Extracted material –
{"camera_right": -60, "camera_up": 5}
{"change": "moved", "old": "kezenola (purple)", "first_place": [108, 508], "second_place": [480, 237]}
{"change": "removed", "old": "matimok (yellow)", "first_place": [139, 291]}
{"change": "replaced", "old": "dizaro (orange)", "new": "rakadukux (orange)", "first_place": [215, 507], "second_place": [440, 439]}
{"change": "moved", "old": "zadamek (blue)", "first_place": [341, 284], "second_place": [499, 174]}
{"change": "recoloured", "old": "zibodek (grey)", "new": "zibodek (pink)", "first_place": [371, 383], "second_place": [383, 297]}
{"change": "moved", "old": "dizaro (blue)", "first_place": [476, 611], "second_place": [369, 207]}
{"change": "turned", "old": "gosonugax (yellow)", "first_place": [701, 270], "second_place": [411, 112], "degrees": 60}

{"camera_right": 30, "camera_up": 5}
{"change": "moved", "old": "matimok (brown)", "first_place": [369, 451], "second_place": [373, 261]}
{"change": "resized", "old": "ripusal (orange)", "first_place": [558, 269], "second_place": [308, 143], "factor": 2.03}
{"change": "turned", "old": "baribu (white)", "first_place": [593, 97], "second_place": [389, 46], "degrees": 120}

...

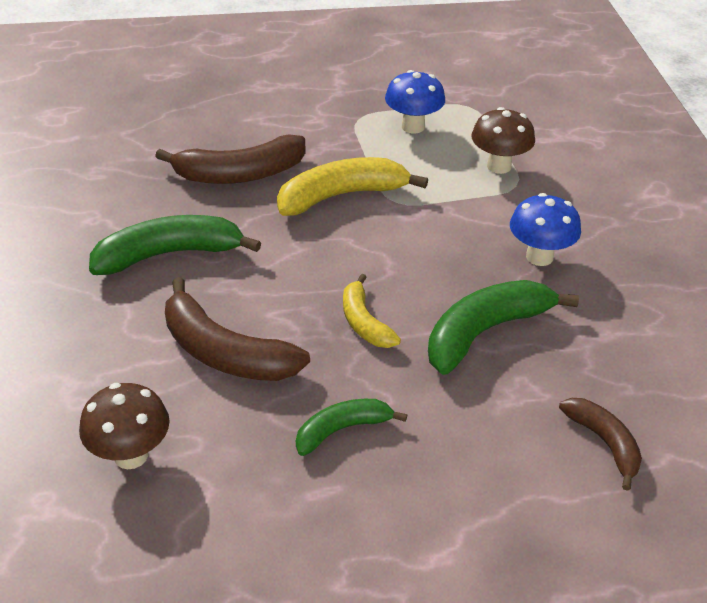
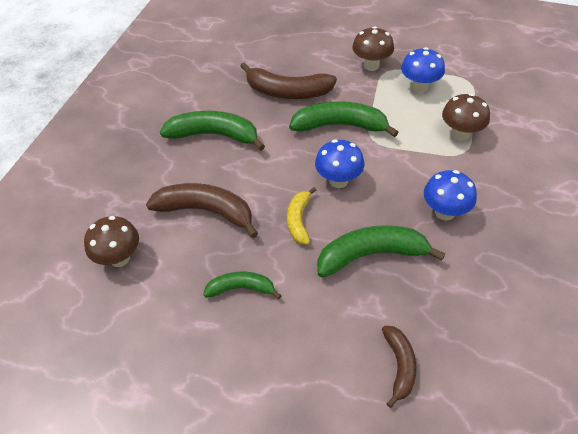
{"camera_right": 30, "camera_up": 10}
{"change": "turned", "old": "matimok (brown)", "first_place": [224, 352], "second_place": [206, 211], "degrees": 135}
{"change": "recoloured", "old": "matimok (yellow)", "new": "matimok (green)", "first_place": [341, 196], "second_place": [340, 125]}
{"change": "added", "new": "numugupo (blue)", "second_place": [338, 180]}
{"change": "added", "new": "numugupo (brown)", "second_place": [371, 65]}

Exercise aim – Work out how many lines in the records include "dizaro". Only the number should be given.

Response to the exercise – 2